_Required action_.
Copy out every line of the data where the word "black" is found.

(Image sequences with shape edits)
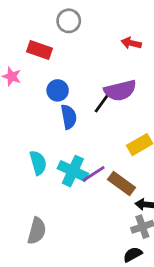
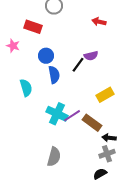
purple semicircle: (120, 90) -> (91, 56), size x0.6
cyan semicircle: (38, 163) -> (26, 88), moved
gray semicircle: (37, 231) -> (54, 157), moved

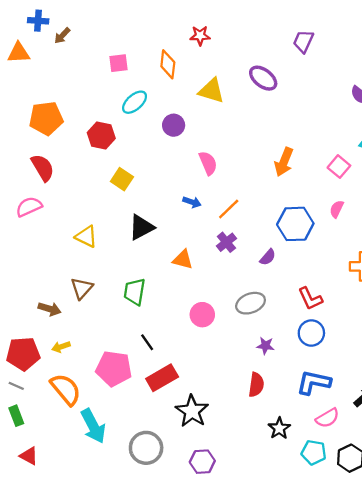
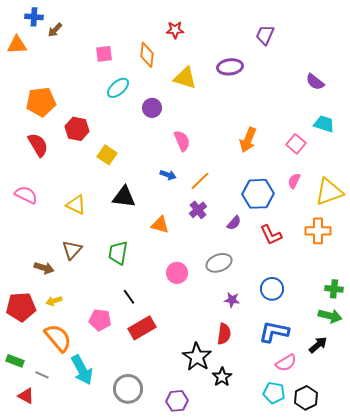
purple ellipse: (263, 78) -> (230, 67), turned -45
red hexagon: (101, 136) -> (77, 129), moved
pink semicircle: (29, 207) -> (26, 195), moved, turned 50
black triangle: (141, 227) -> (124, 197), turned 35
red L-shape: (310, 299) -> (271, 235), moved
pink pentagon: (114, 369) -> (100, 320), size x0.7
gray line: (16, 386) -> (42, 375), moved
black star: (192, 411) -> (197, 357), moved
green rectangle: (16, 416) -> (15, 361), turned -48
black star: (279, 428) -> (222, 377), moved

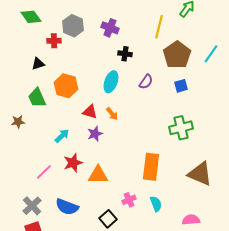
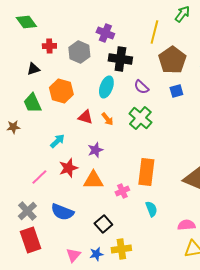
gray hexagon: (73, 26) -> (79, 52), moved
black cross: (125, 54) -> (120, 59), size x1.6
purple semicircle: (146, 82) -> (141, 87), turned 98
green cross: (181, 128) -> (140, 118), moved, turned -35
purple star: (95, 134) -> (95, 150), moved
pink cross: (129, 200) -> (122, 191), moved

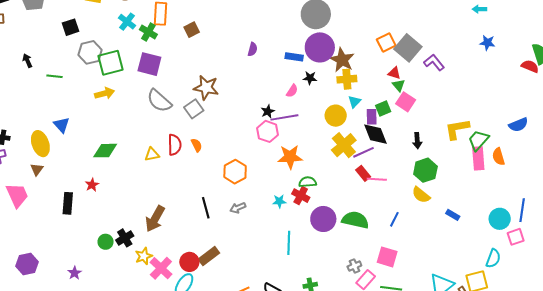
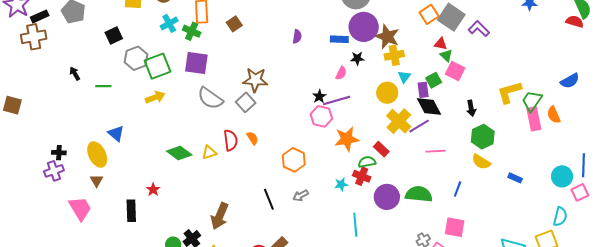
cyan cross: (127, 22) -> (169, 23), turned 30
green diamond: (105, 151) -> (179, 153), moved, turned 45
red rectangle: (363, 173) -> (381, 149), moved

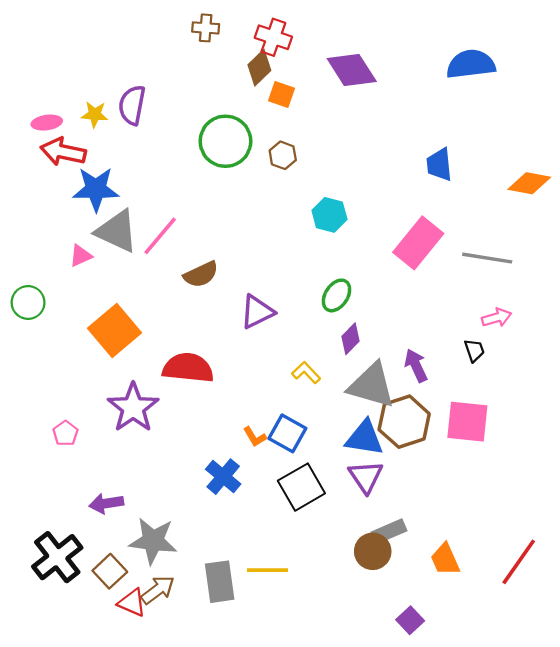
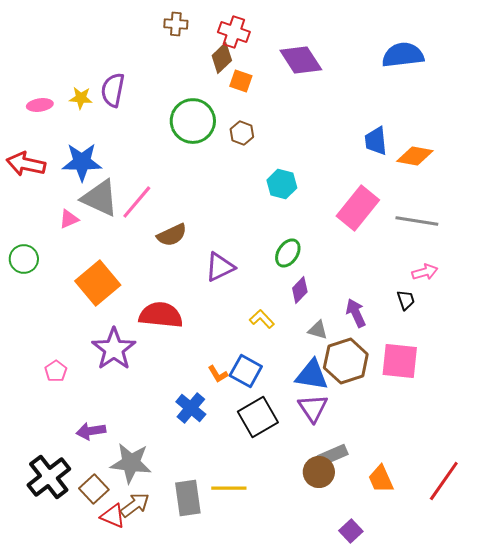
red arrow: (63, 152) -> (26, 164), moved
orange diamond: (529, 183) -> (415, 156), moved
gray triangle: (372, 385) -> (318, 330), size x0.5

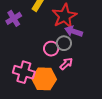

_Solution_.
black triangle: (141, 227) -> (124, 197), turned 35
black star: (192, 411) -> (197, 357), moved
black star: (279, 428) -> (222, 377), moved
black cross: (125, 54) -> (120, 59), size x1.6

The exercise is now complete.